[Stored data]
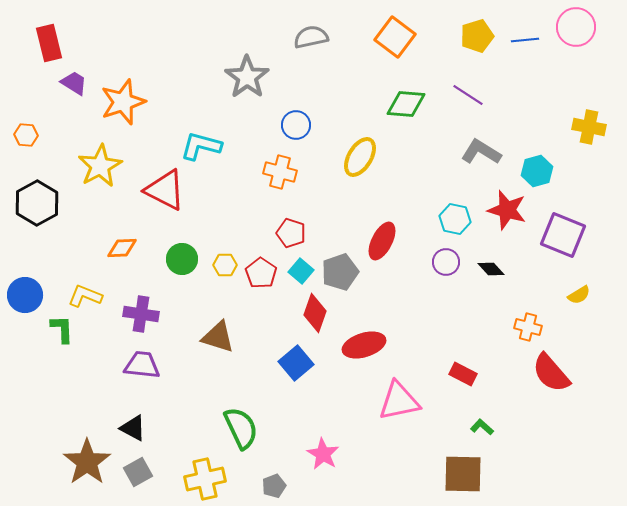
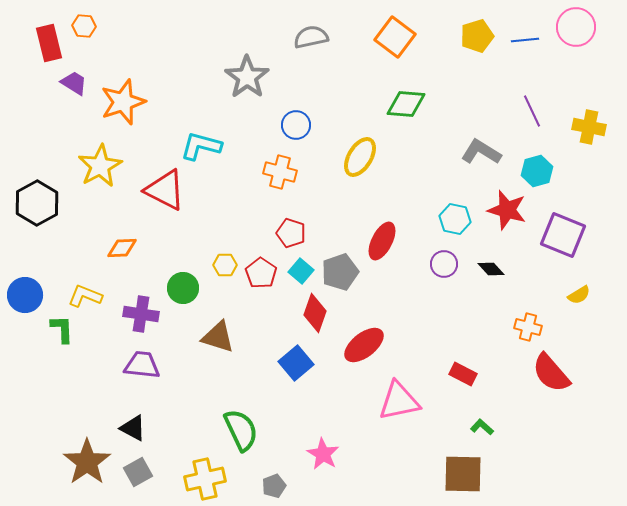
purple line at (468, 95): moved 64 px right, 16 px down; rotated 32 degrees clockwise
orange hexagon at (26, 135): moved 58 px right, 109 px up
green circle at (182, 259): moved 1 px right, 29 px down
purple circle at (446, 262): moved 2 px left, 2 px down
red ellipse at (364, 345): rotated 21 degrees counterclockwise
green semicircle at (241, 428): moved 2 px down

▶ **Given problem**
Reproduce verbatim every line of the data above, omitting the pictures.

▶ **Worked solution**
purple line at (468, 95): moved 64 px right, 16 px down; rotated 32 degrees clockwise
orange hexagon at (26, 135): moved 58 px right, 109 px up
green circle at (182, 259): moved 1 px right, 29 px down
purple circle at (446, 262): moved 2 px left, 2 px down
red ellipse at (364, 345): rotated 21 degrees counterclockwise
green semicircle at (241, 428): moved 2 px down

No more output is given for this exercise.